====== DATA SHOWN ======

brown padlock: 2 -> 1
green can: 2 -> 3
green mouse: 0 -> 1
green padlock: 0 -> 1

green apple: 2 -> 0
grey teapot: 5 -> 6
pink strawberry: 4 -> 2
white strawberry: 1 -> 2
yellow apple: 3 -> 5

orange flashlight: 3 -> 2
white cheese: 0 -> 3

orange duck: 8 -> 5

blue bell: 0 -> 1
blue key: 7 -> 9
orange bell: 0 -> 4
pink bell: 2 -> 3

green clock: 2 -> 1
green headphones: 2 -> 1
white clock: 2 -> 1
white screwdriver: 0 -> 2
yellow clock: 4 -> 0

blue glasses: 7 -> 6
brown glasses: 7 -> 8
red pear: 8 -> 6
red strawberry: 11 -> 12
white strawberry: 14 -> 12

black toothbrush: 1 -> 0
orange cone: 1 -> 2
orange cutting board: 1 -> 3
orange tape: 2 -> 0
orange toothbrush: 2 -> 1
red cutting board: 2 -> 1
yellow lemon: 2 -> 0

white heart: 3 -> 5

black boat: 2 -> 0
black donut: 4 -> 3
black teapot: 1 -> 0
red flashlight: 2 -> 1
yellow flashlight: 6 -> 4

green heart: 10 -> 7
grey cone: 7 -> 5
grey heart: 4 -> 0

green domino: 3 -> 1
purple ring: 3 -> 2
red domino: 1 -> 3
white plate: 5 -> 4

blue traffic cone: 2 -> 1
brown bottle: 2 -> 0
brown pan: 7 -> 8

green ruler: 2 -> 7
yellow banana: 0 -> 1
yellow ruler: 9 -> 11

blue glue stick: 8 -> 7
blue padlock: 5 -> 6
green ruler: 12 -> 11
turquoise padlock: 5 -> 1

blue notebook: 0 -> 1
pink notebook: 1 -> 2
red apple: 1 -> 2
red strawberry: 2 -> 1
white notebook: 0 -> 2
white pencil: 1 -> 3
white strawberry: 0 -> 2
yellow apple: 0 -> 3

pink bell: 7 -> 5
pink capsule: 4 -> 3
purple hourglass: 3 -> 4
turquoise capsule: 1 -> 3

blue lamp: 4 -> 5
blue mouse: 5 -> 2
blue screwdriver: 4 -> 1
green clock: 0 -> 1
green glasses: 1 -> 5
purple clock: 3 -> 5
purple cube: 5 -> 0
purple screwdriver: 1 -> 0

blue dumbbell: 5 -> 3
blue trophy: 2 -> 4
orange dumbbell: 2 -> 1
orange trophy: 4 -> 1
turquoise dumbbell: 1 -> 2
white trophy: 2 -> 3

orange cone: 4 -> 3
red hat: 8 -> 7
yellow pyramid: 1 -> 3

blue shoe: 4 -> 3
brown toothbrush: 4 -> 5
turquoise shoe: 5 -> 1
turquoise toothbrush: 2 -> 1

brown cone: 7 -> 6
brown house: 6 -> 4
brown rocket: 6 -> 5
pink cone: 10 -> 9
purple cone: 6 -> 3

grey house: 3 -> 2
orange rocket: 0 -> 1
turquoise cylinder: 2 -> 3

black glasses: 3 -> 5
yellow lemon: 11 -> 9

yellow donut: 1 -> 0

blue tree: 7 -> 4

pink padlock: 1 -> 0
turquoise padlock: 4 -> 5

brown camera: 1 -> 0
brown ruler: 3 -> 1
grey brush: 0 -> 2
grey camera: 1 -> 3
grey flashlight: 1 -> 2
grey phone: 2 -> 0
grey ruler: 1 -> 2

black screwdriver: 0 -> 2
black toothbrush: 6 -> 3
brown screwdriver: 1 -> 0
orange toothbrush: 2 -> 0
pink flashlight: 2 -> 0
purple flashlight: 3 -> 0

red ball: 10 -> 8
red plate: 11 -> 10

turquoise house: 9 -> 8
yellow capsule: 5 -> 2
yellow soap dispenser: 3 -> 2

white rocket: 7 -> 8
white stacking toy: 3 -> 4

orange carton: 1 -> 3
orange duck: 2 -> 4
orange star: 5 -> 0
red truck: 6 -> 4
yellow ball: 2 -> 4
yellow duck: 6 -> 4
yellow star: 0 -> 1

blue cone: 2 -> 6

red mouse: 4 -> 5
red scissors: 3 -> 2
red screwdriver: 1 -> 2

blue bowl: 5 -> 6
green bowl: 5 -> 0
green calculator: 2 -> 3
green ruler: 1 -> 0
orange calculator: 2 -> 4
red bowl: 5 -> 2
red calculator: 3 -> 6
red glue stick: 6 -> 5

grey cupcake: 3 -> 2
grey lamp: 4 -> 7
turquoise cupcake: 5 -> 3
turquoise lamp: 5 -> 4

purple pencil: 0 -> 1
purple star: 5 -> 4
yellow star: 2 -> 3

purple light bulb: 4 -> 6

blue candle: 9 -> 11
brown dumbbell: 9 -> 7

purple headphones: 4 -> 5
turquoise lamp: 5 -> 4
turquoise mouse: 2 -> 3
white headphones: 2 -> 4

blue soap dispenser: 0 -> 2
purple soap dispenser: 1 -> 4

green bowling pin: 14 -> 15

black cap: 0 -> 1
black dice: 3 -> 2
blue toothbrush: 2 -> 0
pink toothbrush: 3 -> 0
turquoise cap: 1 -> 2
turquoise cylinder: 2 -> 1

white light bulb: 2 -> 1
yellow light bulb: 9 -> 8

======

ACTIVITY → Give the entries again exactly as they stand.

THE COMPLETED TASK →
brown padlock: 2 -> 1
green can: 2 -> 3
green mouse: 0 -> 1
green padlock: 0 -> 1

green apple: 2 -> 0
grey teapot: 5 -> 6
pink strawberry: 4 -> 2
white strawberry: 1 -> 2
yellow apple: 3 -> 5

orange flashlight: 3 -> 2
white cheese: 0 -> 3

orange duck: 8 -> 5

blue bell: 0 -> 1
blue key: 7 -> 9
orange bell: 0 -> 4
pink bell: 2 -> 3

green clock: 2 -> 1
green headphones: 2 -> 1
white clock: 2 -> 1
white screwdriver: 0 -> 2
yellow clock: 4 -> 0

blue glasses: 7 -> 6
brown glasses: 7 -> 8
red pear: 8 -> 6
red strawberry: 11 -> 12
white strawberry: 14 -> 12

black toothbrush: 1 -> 0
orange cone: 1 -> 2
orange cutting board: 1 -> 3
orange tape: 2 -> 0
orange toothbrush: 2 -> 1
red cutting board: 2 -> 1
yellow lemon: 2 -> 0

white heart: 3 -> 5

black boat: 2 -> 0
black donut: 4 -> 3
black teapot: 1 -> 0
red flashlight: 2 -> 1
yellow flashlight: 6 -> 4

green heart: 10 -> 7
grey cone: 7 -> 5
grey heart: 4 -> 0

green domino: 3 -> 1
purple ring: 3 -> 2
red domino: 1 -> 3
white plate: 5 -> 4

blue traffic cone: 2 -> 1
brown bottle: 2 -> 0
brown pan: 7 -> 8

green ruler: 2 -> 7
yellow banana: 0 -> 1
yellow ruler: 9 -> 11

blue glue stick: 8 -> 7
blue padlock: 5 -> 6
green ruler: 12 -> 11
turquoise padlock: 5 -> 1

blue notebook: 0 -> 1
pink notebook: 1 -> 2
red apple: 1 -> 2
red strawberry: 2 -> 1
white notebook: 0 -> 2
white pencil: 1 -> 3
white strawberry: 0 -> 2
yellow apple: 0 -> 3

pink bell: 7 -> 5
pink capsule: 4 -> 3
purple hourglass: 3 -> 4
turquoise capsule: 1 -> 3

blue lamp: 4 -> 5
blue mouse: 5 -> 2
blue screwdriver: 4 -> 1
green clock: 0 -> 1
green glasses: 1 -> 5
purple clock: 3 -> 5
purple cube: 5 -> 0
purple screwdriver: 1 -> 0

blue dumbbell: 5 -> 3
blue trophy: 2 -> 4
orange dumbbell: 2 -> 1
orange trophy: 4 -> 1
turquoise dumbbell: 1 -> 2
white trophy: 2 -> 3

orange cone: 4 -> 3
red hat: 8 -> 7
yellow pyramid: 1 -> 3

blue shoe: 4 -> 3
brown toothbrush: 4 -> 5
turquoise shoe: 5 -> 1
turquoise toothbrush: 2 -> 1

brown cone: 7 -> 6
brown house: 6 -> 4
brown rocket: 6 -> 5
pink cone: 10 -> 9
purple cone: 6 -> 3

grey house: 3 -> 2
orange rocket: 0 -> 1
turquoise cylinder: 2 -> 3

black glasses: 3 -> 5
yellow lemon: 11 -> 9

yellow donut: 1 -> 0

blue tree: 7 -> 4

pink padlock: 1 -> 0
turquoise padlock: 4 -> 5

brown camera: 1 -> 0
brown ruler: 3 -> 1
grey brush: 0 -> 2
grey camera: 1 -> 3
grey flashlight: 1 -> 2
grey phone: 2 -> 0
grey ruler: 1 -> 2

black screwdriver: 0 -> 2
black toothbrush: 6 -> 3
brown screwdriver: 1 -> 0
orange toothbrush: 2 -> 0
pink flashlight: 2 -> 0
purple flashlight: 3 -> 0

red ball: 10 -> 8
red plate: 11 -> 10

turquoise house: 9 -> 8
yellow capsule: 5 -> 2
yellow soap dispenser: 3 -> 2

white rocket: 7 -> 8
white stacking toy: 3 -> 4

orange carton: 1 -> 3
orange duck: 2 -> 4
orange star: 5 -> 0
red truck: 6 -> 4
yellow ball: 2 -> 4
yellow duck: 6 -> 4
yellow star: 0 -> 1

blue cone: 2 -> 6

red mouse: 4 -> 5
red scissors: 3 -> 2
red screwdriver: 1 -> 2

blue bowl: 5 -> 6
green bowl: 5 -> 0
green calculator: 2 -> 3
green ruler: 1 -> 0
orange calculator: 2 -> 4
red bowl: 5 -> 2
red calculator: 3 -> 6
red glue stick: 6 -> 5

grey cupcake: 3 -> 2
grey lamp: 4 -> 7
turquoise cupcake: 5 -> 3
turquoise lamp: 5 -> 4

purple pencil: 0 -> 1
purple star: 5 -> 4
yellow star: 2 -> 3

purple light bulb: 4 -> 6

blue candle: 9 -> 11
brown dumbbell: 9 -> 7

purple headphones: 4 -> 5
turquoise lamp: 5 -> 4
turquoise mouse: 2 -> 3
white headphones: 2 -> 4

blue soap dispenser: 0 -> 2
purple soap dispenser: 1 -> 4

green bowling pin: 14 -> 15

black cap: 0 -> 1
black dice: 3 -> 2
blue toothbrush: 2 -> 0
pink toothbrush: 3 -> 0
turquoise cap: 1 -> 2
turquoise cylinder: 2 -> 1

white light bulb: 2 -> 1
yellow light bulb: 9 -> 8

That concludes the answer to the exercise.